[TASK TO CARRY OUT]
Only an exact copy belongs in the answer: the line with "Webinar: [79,531,109,561] ->" and every line after it through the end of the records, pictures left out.

(Records from a data source)
::::::
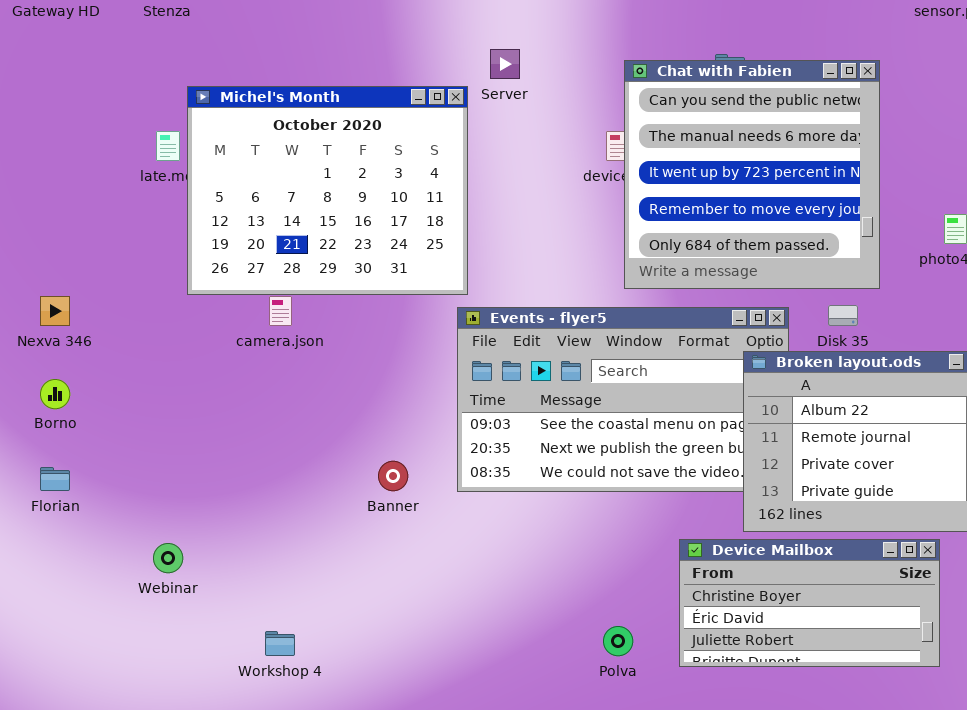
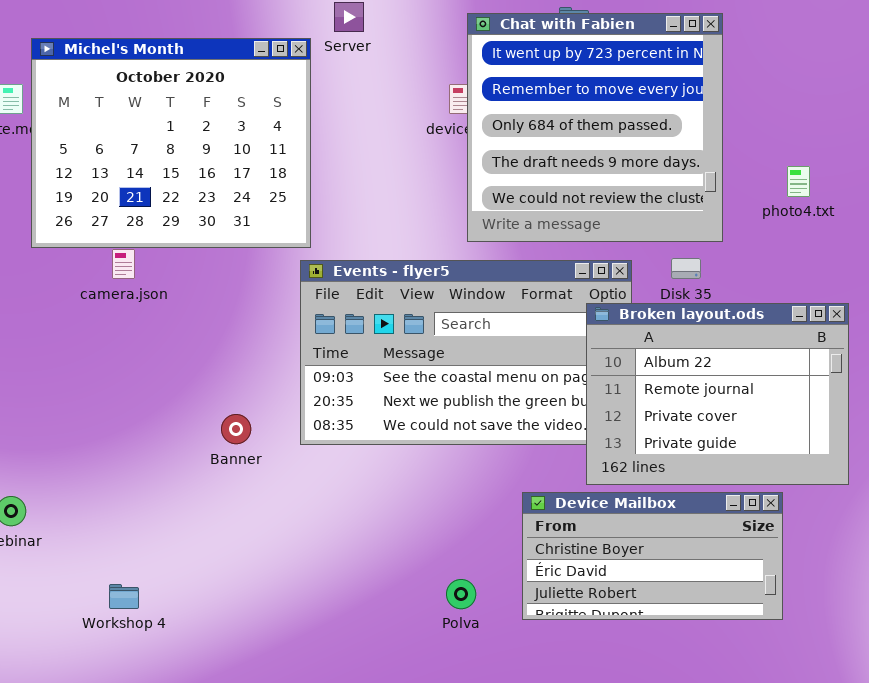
Chat with Fabien: [624,60,880,289] -> [467,13,723,242], scrolled down 2 rows

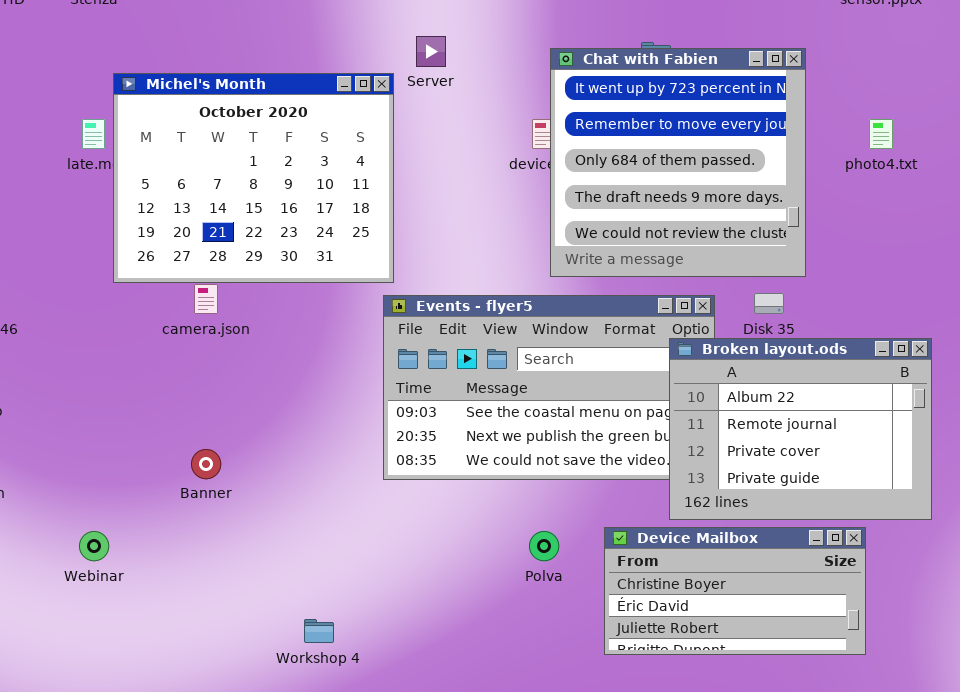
photo4.txt: [787,166,810,197] -> [869,119,893,149], moved
Banner: [221,414,251,444] -> [191,449,221,479], moved
Polva: [446,579,476,609] -> [529,531,559,561], moved
Workshop 4: [109,584,139,609] -> [304,619,334,643], moved

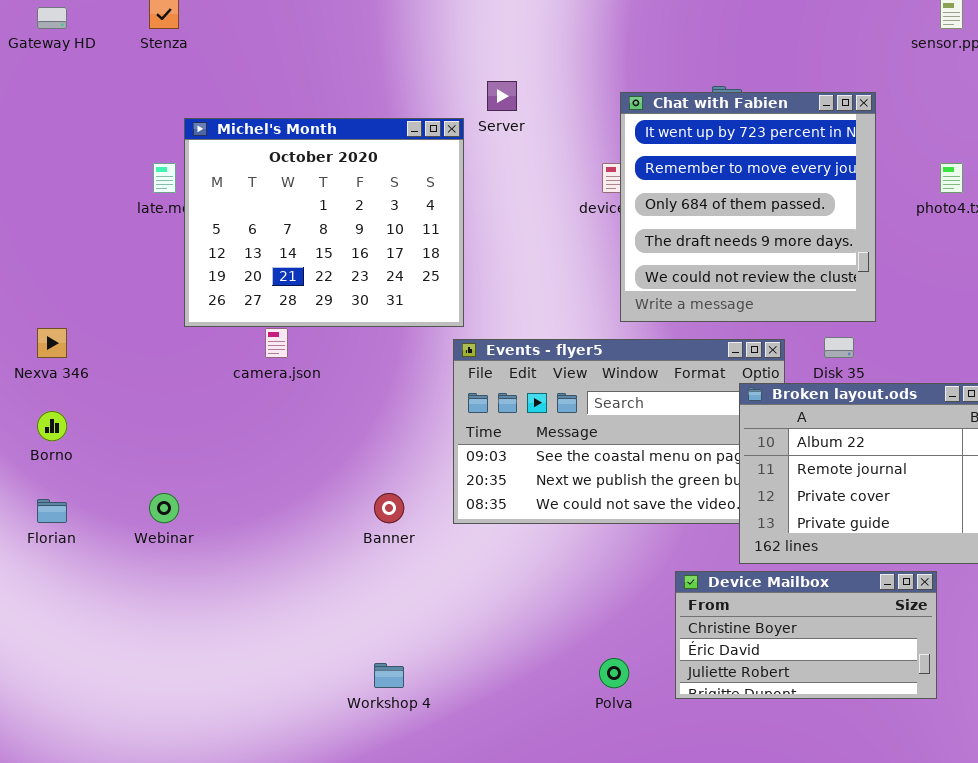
Banner: [191,449,221,479] -> [374,493,404,523], moved
Webinar: [79,531,109,561] -> [149,493,179,523], moved
Polva: [529,531,559,561] -> [599,658,629,688], moved

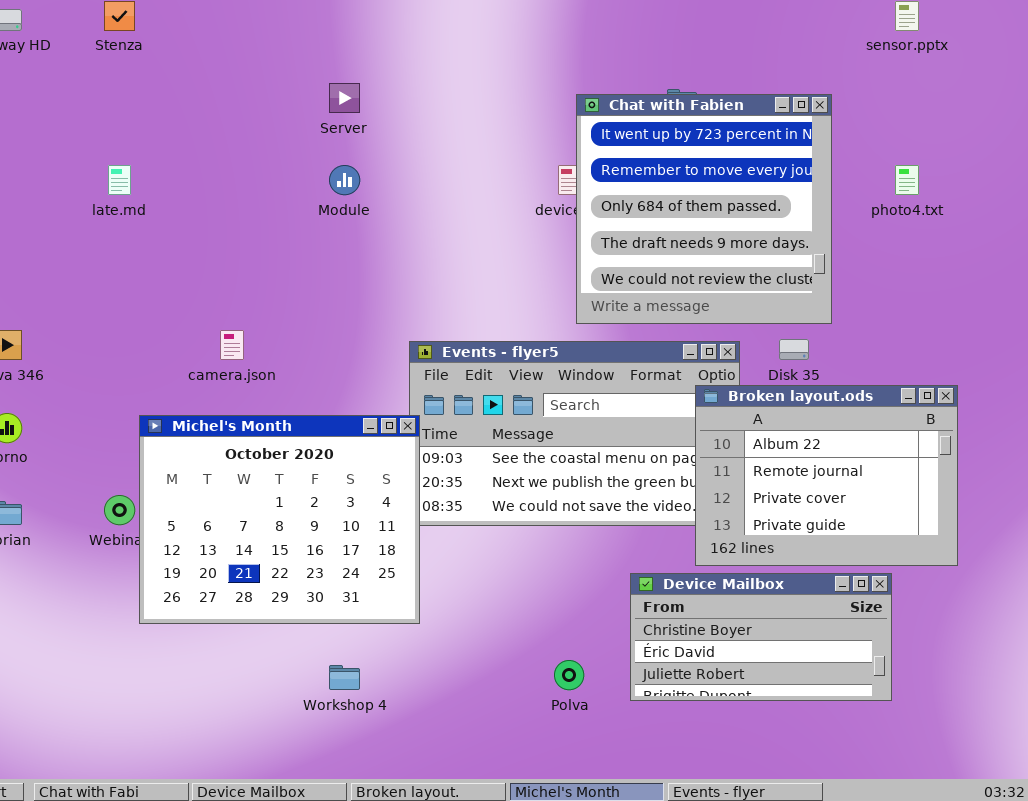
Server: [487,81,517,111] -> [329,83,360,113], moved
Michel's Month: [184,118,464,327] -> [139,415,420,624], moved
::::::
[ANSWER FOR THIS EXERCISE]
Webinar: [79,531,109,561] -> [149,493,179,523], moved
Polva: [529,531,559,561] -> [599,658,629,688], moved

Server: [487,81,517,111] -> [329,83,360,113], moved
Michel's Month: [184,118,464,327] -> [139,415,420,624], moved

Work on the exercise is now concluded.